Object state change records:
:::

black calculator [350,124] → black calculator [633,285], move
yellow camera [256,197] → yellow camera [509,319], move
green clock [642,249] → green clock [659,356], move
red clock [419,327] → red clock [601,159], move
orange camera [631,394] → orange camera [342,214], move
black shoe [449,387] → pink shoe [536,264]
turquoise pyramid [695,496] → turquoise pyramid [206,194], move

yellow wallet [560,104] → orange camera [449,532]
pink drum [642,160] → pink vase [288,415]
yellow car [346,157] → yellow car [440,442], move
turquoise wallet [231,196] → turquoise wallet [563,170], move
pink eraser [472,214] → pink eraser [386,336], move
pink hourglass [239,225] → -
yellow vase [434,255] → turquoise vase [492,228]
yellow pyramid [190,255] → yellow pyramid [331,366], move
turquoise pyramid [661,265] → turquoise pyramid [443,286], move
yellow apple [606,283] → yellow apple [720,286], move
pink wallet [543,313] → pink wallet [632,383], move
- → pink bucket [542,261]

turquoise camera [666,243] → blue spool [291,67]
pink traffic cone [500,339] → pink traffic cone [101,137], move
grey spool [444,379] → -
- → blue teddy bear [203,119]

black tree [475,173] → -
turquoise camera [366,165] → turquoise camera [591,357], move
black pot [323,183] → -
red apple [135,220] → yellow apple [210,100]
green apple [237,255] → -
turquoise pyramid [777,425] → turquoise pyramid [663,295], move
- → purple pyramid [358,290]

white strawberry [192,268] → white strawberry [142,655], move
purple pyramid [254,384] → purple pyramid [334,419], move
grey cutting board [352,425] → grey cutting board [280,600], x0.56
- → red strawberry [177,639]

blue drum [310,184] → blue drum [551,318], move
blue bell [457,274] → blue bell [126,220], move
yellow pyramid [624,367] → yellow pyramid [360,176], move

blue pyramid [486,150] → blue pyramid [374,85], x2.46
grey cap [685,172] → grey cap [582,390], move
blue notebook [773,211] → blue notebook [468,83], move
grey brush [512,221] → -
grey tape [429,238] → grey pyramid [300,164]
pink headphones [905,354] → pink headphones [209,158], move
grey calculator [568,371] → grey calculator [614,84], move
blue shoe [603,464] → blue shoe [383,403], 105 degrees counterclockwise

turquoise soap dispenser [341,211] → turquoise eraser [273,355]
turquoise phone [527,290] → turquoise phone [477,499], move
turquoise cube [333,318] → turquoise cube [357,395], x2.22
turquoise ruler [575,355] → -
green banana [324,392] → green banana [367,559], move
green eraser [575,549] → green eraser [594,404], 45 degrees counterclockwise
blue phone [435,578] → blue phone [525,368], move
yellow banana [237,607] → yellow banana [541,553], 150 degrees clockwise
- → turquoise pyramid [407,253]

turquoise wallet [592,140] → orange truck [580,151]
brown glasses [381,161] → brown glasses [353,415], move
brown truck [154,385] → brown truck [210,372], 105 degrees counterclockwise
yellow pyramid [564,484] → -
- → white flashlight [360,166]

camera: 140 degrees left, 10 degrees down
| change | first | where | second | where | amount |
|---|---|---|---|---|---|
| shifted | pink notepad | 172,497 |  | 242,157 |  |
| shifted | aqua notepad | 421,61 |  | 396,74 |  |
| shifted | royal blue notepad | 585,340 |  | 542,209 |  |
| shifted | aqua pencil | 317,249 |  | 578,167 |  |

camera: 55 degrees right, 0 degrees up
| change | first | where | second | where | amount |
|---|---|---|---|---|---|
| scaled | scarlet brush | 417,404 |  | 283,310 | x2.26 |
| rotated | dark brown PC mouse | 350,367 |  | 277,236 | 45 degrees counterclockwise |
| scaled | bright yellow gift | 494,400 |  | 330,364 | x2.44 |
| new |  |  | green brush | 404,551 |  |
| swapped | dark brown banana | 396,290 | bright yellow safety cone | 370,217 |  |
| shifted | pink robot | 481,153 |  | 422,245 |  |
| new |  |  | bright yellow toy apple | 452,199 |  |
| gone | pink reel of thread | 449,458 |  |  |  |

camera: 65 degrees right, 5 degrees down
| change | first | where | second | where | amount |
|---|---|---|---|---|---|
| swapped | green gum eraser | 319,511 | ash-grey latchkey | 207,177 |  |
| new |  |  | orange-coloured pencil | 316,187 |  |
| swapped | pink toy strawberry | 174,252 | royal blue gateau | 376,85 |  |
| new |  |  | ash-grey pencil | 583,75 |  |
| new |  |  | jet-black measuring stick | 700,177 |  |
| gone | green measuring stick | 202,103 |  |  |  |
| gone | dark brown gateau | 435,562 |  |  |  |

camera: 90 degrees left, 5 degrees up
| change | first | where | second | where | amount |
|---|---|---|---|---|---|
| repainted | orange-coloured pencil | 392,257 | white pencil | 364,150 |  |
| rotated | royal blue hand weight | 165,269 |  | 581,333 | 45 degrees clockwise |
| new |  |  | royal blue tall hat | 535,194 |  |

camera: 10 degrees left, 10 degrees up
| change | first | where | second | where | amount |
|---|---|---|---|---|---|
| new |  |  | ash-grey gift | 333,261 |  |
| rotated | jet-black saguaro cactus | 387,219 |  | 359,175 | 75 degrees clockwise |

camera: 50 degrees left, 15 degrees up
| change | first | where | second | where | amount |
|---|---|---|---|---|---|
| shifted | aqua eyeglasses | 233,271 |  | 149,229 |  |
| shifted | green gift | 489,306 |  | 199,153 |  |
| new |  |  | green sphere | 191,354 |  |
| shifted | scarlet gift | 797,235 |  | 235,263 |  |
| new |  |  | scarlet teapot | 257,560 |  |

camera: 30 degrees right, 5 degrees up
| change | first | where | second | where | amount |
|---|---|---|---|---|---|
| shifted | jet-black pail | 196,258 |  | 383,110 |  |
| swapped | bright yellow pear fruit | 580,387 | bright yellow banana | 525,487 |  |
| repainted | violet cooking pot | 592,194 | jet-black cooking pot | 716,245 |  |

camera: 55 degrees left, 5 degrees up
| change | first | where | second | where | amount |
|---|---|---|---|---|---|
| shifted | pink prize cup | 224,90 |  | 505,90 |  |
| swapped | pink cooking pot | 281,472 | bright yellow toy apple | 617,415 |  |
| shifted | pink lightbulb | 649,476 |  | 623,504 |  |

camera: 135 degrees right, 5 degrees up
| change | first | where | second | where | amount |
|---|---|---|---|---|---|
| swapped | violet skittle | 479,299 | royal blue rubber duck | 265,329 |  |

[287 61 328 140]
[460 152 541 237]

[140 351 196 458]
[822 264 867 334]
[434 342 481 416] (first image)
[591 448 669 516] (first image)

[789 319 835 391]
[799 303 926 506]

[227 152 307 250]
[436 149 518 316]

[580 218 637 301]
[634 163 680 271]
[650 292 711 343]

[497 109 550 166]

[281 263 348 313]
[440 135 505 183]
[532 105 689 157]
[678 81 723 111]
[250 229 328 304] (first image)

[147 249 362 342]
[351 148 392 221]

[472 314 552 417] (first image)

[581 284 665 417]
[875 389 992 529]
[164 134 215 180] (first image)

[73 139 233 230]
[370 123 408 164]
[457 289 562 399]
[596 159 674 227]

:::

> _What you need to do_: What lines in the data include the string "notepad"? Copy each one.

> _Answer for the task_:
| shifted | pink notepad | 172,497 |  | 242,157 |  |
| shifted | aqua notepad | 421,61 |  | 396,74 |  |
| shifted | royal blue notepad | 585,340 |  | 542,209 |  |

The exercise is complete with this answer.